> Object tracking records:
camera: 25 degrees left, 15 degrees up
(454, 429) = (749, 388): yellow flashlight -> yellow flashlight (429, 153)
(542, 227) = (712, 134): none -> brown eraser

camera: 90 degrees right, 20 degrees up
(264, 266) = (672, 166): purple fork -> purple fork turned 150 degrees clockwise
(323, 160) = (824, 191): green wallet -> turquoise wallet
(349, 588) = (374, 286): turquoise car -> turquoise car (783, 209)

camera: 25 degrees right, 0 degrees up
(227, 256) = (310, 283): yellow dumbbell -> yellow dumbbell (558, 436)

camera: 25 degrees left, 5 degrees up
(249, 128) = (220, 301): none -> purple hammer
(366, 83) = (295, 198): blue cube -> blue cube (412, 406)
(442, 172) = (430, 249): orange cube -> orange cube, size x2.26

--

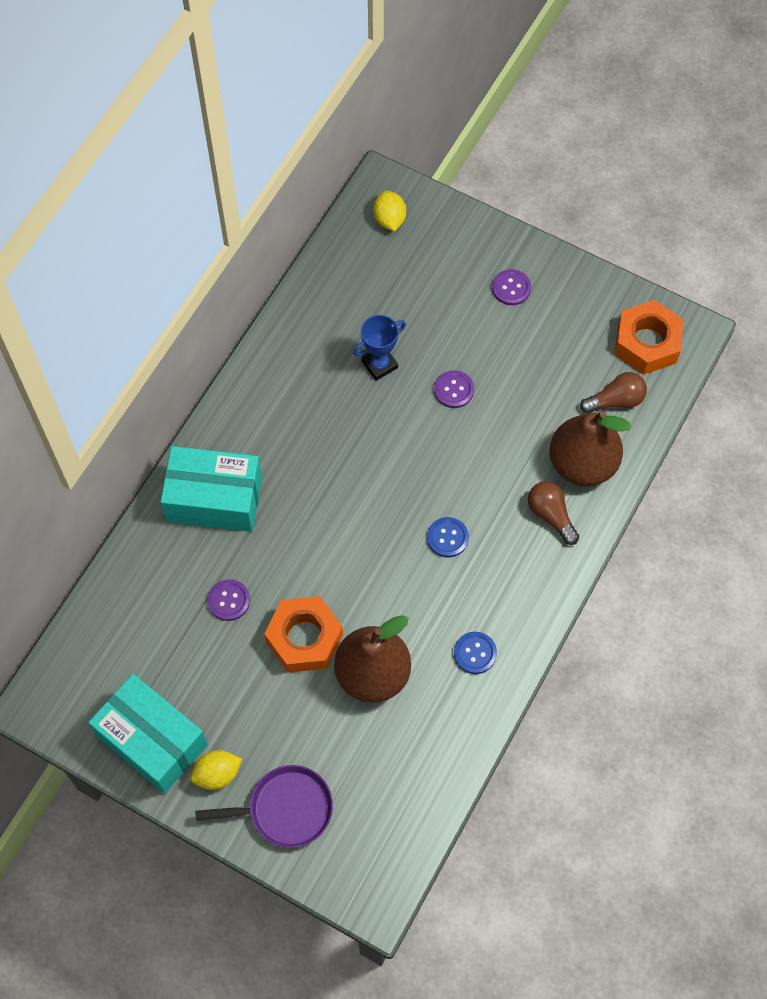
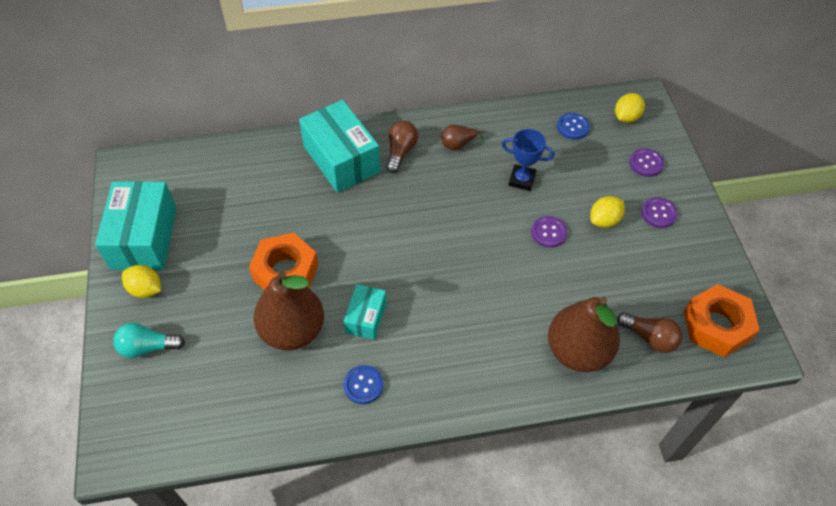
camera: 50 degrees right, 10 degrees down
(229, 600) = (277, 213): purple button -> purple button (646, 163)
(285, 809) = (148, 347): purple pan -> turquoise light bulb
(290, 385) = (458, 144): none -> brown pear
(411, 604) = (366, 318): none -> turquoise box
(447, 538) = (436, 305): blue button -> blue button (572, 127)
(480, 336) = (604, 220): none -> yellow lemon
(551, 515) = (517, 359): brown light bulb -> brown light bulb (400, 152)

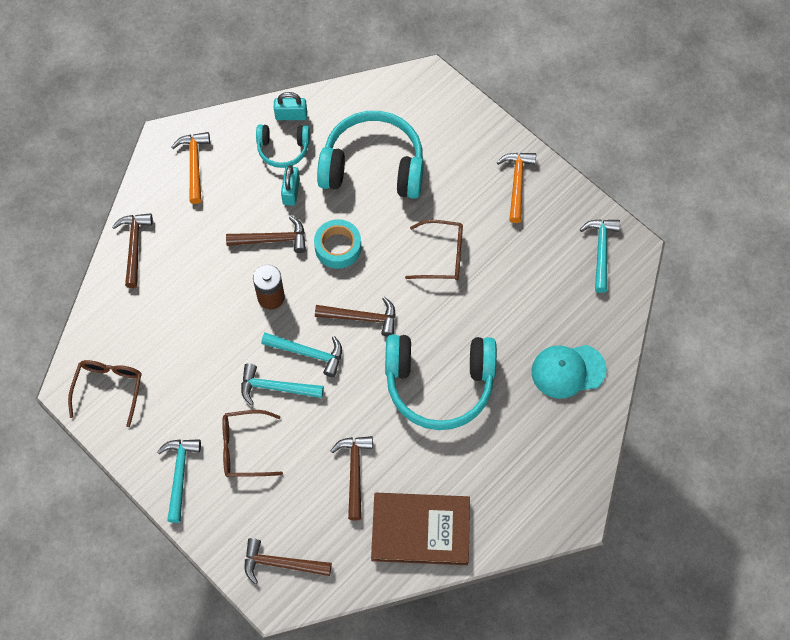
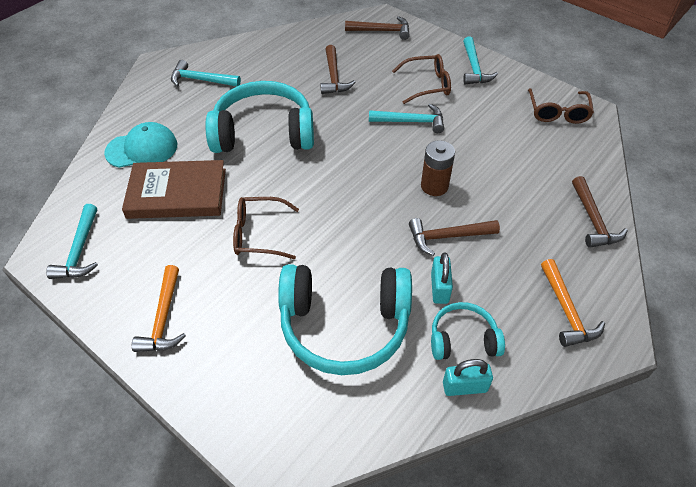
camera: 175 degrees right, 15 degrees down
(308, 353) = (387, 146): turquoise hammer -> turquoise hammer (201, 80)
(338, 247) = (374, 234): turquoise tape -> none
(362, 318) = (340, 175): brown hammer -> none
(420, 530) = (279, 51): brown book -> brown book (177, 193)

--

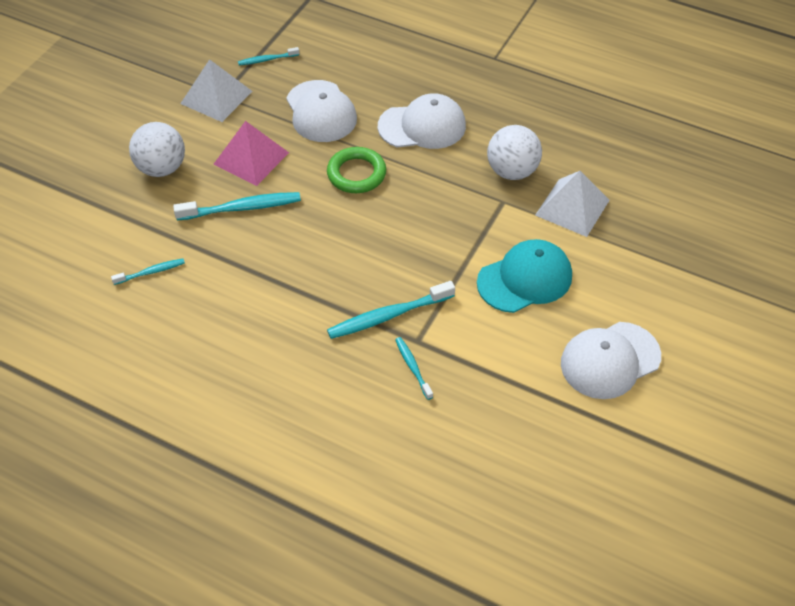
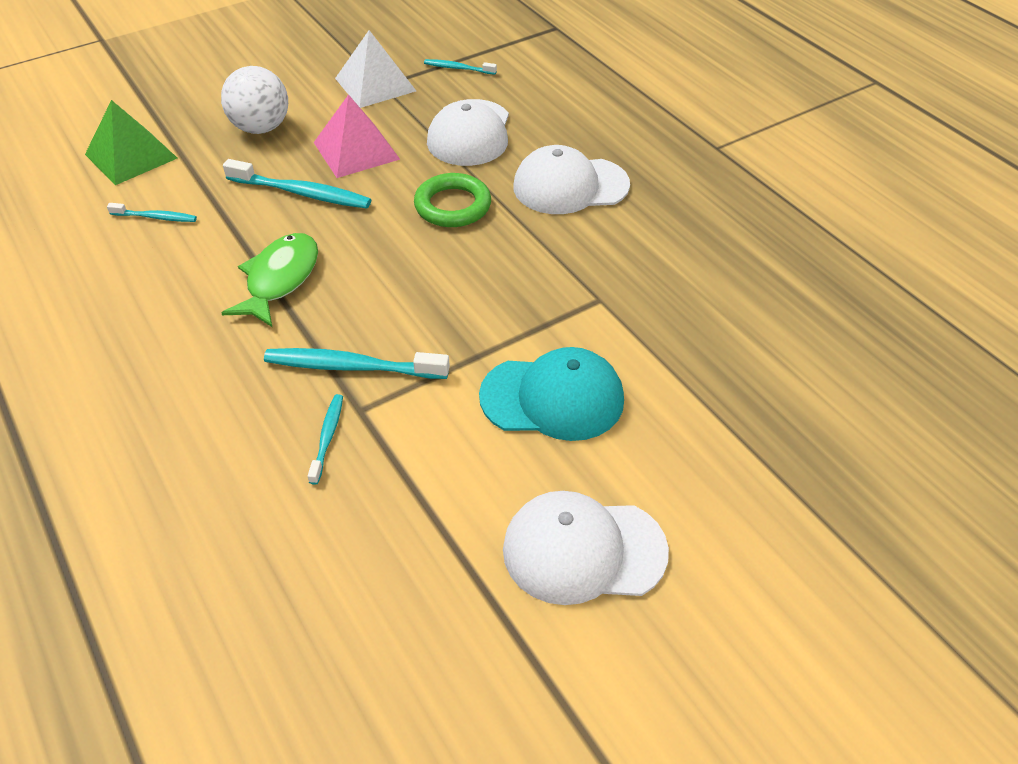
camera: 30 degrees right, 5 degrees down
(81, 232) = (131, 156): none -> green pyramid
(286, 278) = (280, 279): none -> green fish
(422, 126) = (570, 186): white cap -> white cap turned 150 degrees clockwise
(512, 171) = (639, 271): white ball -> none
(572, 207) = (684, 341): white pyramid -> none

> The problem: Print, from the entries above, the line with "(308, 353) = (387, 146): turquoise", the line with "(420, 530) = (279, 51): brown" and all lines between them, exactly and with nothing else.

> The answer:
(308, 353) = (387, 146): turquoise hammer -> turquoise hammer (201, 80)
(338, 247) = (374, 234): turquoise tape -> none
(362, 318) = (340, 175): brown hammer -> none
(420, 530) = (279, 51): brown book -> brown book (177, 193)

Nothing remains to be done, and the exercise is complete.